# [Task directions]
Where a picture appears, skip it; print everything else in the records exactly as it stands.

# [Supplied data]

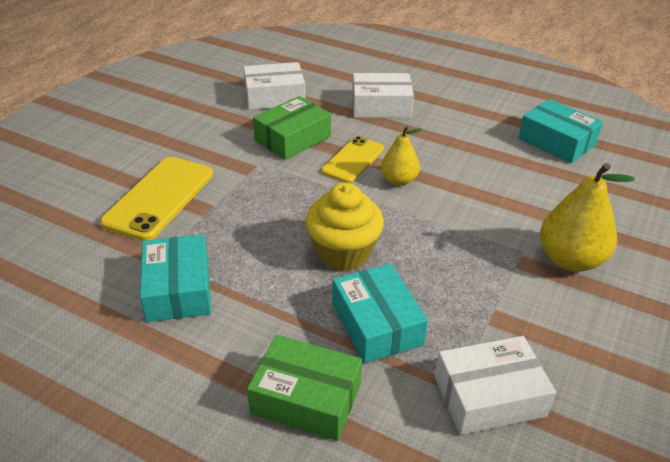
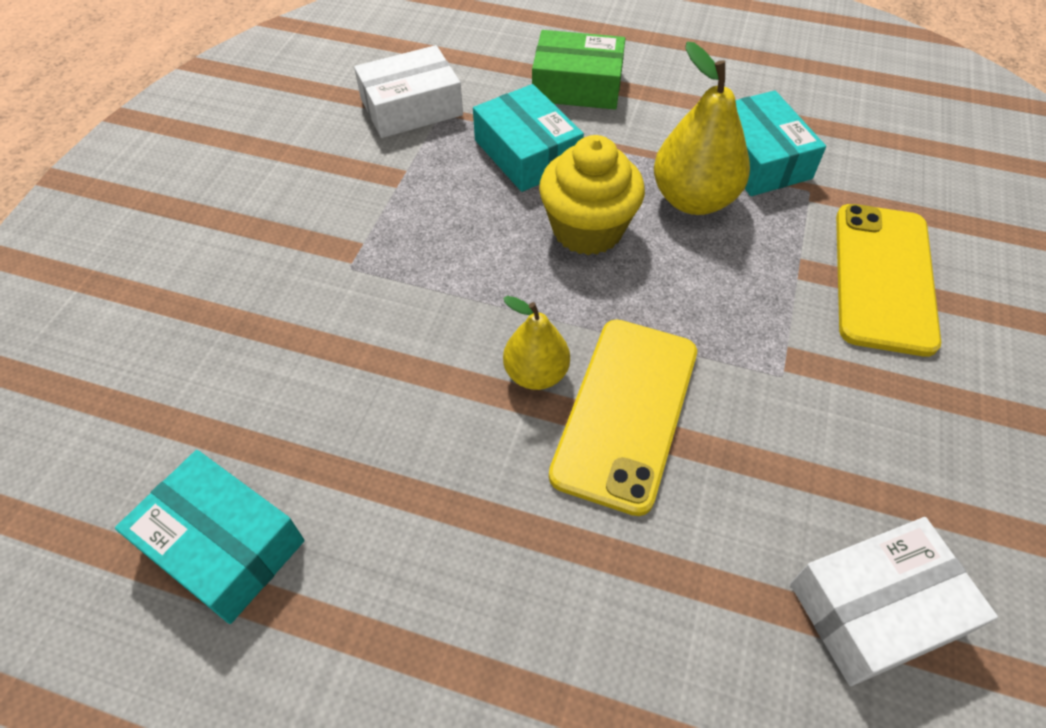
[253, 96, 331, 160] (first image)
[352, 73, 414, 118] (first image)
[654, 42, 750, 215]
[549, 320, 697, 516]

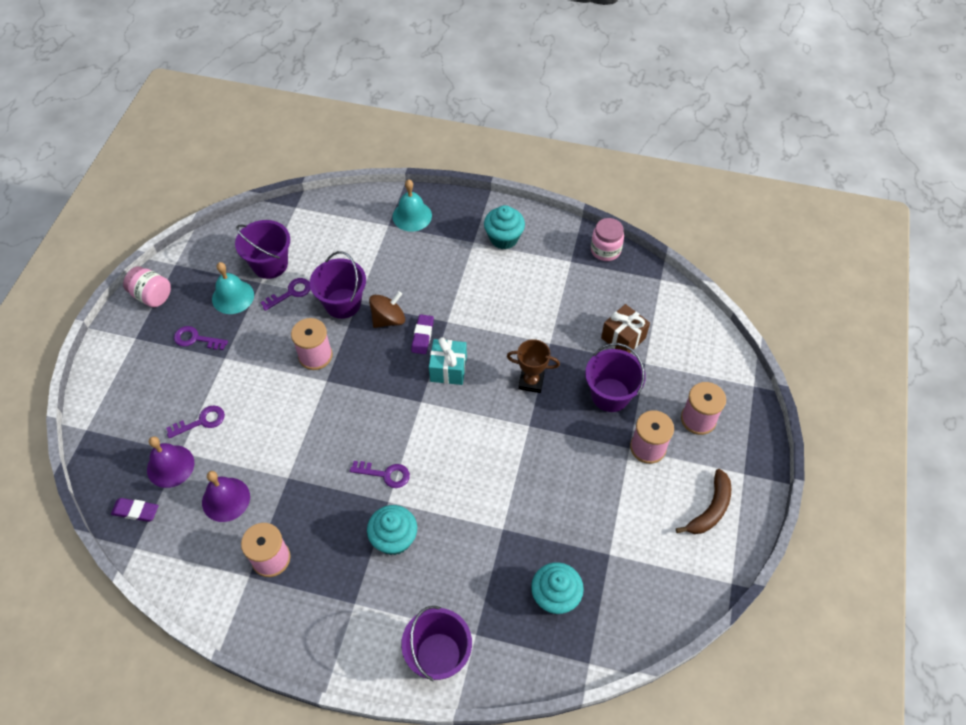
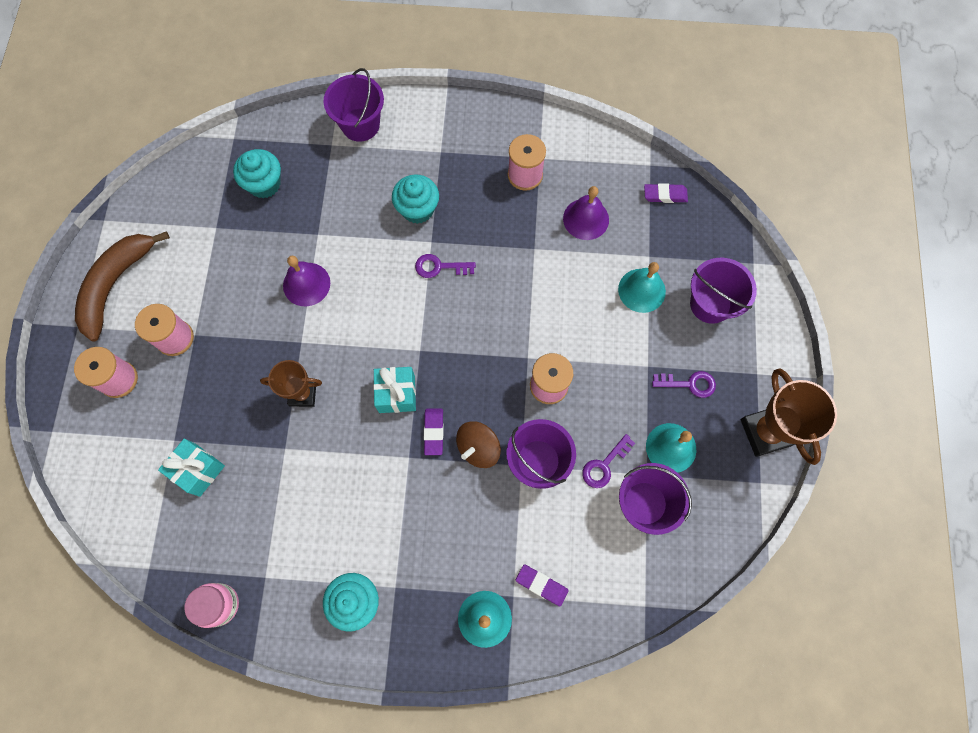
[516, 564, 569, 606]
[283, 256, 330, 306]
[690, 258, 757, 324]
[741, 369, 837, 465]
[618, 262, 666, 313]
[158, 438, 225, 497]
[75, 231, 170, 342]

# [Output for this task]
[253, 96, 331, 160] (first image)
[352, 73, 414, 118] (first image)
[654, 42, 750, 215]
[549, 320, 697, 516]

[516, 564, 569, 606]
[283, 256, 330, 306]
[690, 258, 757, 324]
[741, 369, 837, 465]
[618, 262, 666, 313]
[158, 438, 225, 497]
[75, 231, 170, 342]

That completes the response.